» **Exercise objective**:
Copy out the whole listing exactly as given. Skip the pictures.

» **Supplied information**:
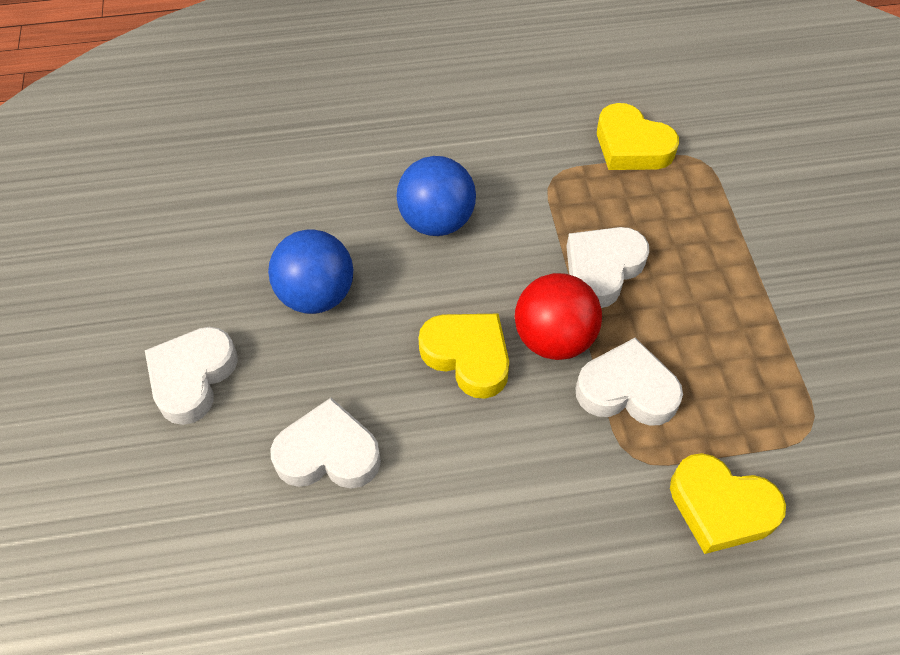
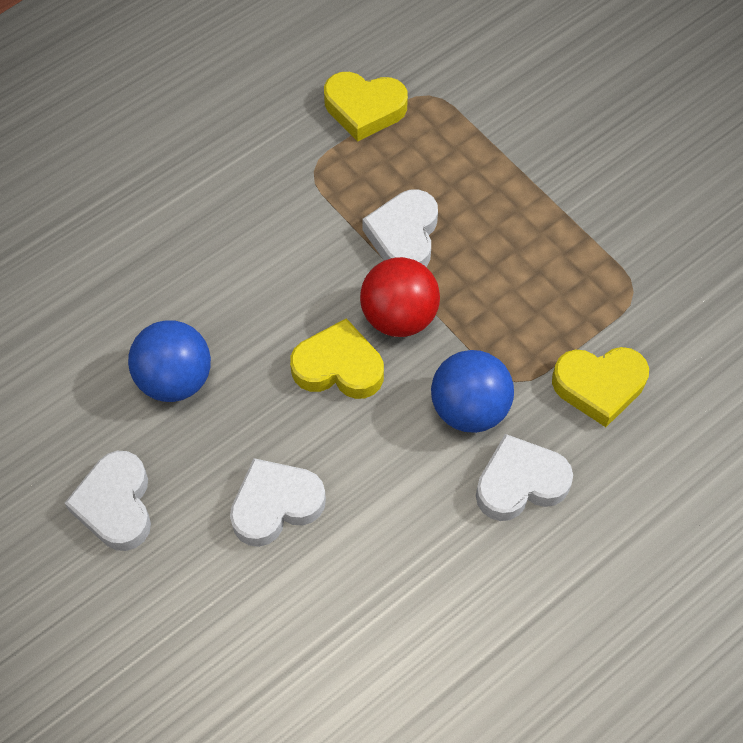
camera: 30 degrees left, 5 degrees up
(436, 221) = (237, 260): blue ball -> blue ball (469, 408)
(627, 390) = (481, 330): white heart -> white heart (520, 483)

» **Answer for this exercise**:
camera: 30 degrees left, 5 degrees up
(436, 221) = (237, 260): blue ball -> blue ball (469, 408)
(627, 390) = (481, 330): white heart -> white heart (520, 483)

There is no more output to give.